◆ Collected material
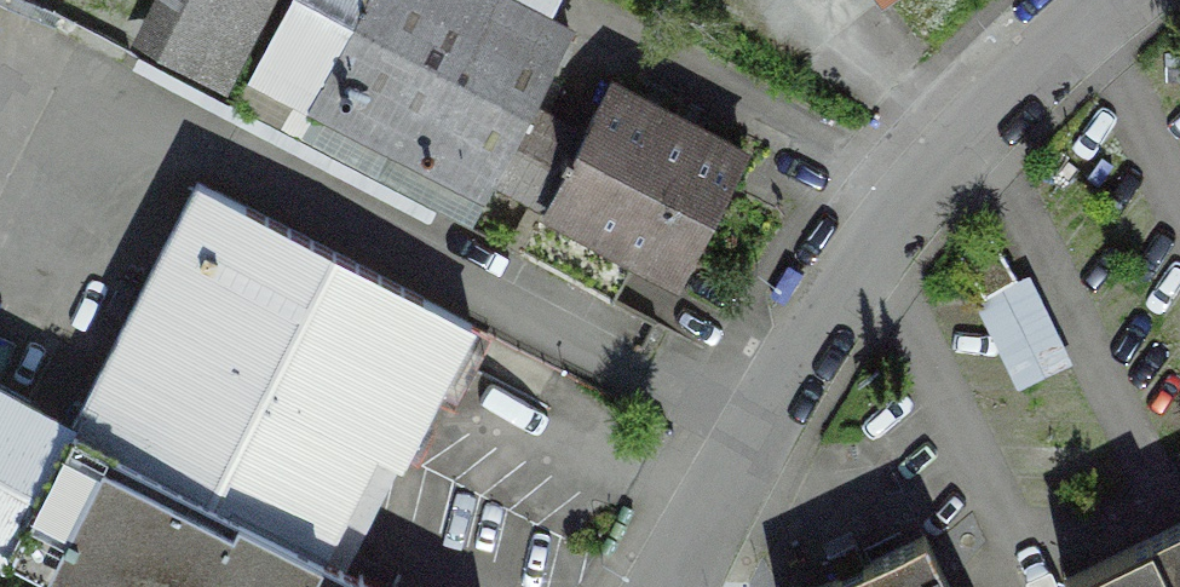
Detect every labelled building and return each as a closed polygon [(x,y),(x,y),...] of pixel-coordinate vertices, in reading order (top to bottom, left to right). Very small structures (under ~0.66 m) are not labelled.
[(166,42),(232,76),(272,0),(187,0),(166,42)] [(505,0),(369,0),(314,107),(485,196),(496,176),(533,105),(570,33),(505,0)] [(681,276),(745,156),(670,117),(672,114),(611,82),(584,132),(533,105),(496,176),(552,205),(560,191),(644,235),(635,252),(638,254),(681,276)] [(472,323),(199,181),(130,314),(380,444),(402,456),(472,323)] [(638,254),(635,252),(547,205),(521,253),(613,302),(638,254)] [(991,233),(958,252),(984,297),(1017,279),(991,233)] [(130,314),(66,435),(9,545),(90,586),(305,586),(380,444),(130,314)] [(9,545),(66,435),(33,418),(39,406),(0,387),(0,540),(9,545)] [(1062,579),(1066,586),(1179,586),(1179,522),(1062,579)] [(923,534),(815,586),(949,586),(923,534)]
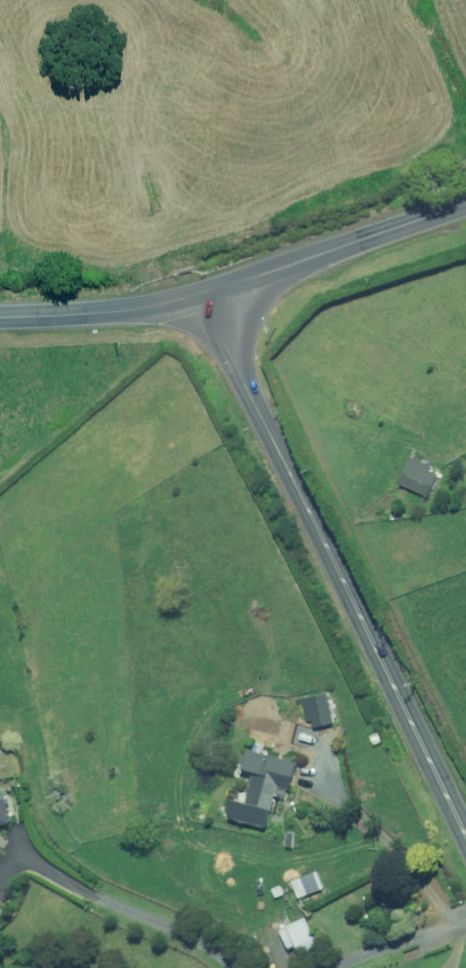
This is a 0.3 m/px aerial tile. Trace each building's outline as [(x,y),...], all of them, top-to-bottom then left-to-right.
[(445,471),(418,458),(406,483),(434,496),(445,471)] [(340,706),(336,707),(333,692),(313,696),(314,703),(310,704),(313,721),(319,720),(320,726),(339,723),(337,716),(342,715),(340,706)] [(383,730),(374,735),(380,746),(389,742),(383,730)] [(305,754),(257,740),(248,772),(259,775),(252,800),(240,797),(235,816),(273,827),(282,795),(293,798),(305,754)] [(12,798),(12,791),(0,792),(0,843),(14,825),(15,825),(14,815),(18,815),(17,797),(12,798)] [(9,854),(0,848),(0,866),(9,854)] [(329,887),(323,871),(304,878),(310,895),(329,887)] [(293,892),(289,883),(277,889),(281,897),(293,892)] [(325,945),(312,918),(286,930),(295,949),(303,945),(307,954),(325,945)]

◆ Work to be completed
When the listing is transcribed, every line must match the original exactly, and the pictures must be left out.

◆ Your response
Detect every labelled building and return each as a closed polygon [(x,y),(x,y),...] of pixel-coordinate vertices, in reading order (top to bottom, left to right). Very small structures (under ~0.66 m) are not labelled.
[(166,42),(232,76),(272,0),(187,0),(166,42)] [(505,0),(369,0),(314,107),(485,196),(496,176),(533,105),(570,33),(505,0)] [(681,276),(745,156),(670,117),(672,114),(611,82),(584,132),(533,105),(496,176),(552,205),(560,191),(644,235),(635,252),(638,254),(681,276)] [(472,323),(199,181),(130,314),(380,444),(402,456),(472,323)] [(638,254),(635,252),(547,205),(521,253),(613,302),(638,254)] [(991,233),(958,252),(984,297),(1017,279),(991,233)] [(130,314),(66,435),(9,545),(90,586),(305,586),(380,444),(130,314)] [(9,545),(66,435),(33,418),(39,406),(0,387),(0,540),(9,545)] [(1062,579),(1066,586),(1179,586),(1179,522),(1062,579)] [(923,534),(815,586),(949,586),(923,534)]
This is a 0.3 m/px aerial tile. Trace each building's outline as [(x,y),...], all of them, top-to-bottom then left-to-right.
[(445,471),(418,458),(406,483),(434,496),(445,471)] [(340,706),(336,707),(333,692),(313,696),(314,703),(310,704),(313,721),(319,720),(320,726),(339,723),(337,716),(342,715),(340,706)] [(383,730),(374,735),(380,746),(389,742),(383,730)] [(305,754),(257,740),(248,772),(259,775),(252,800),(240,797),(235,816),(273,827),(282,795),(293,798),(305,754)] [(12,798),(12,791),(0,792),(0,843),(14,825),(15,825),(14,815),(18,815),(17,797),(12,798)] [(9,854),(0,848),(0,866),(9,854)] [(329,887),(323,871),(304,878),(310,895),(329,887)] [(293,892),(289,883),(277,889),(281,897),(293,892)] [(325,945),(312,918),(286,930),(295,949),(303,945),(307,954),(325,945)]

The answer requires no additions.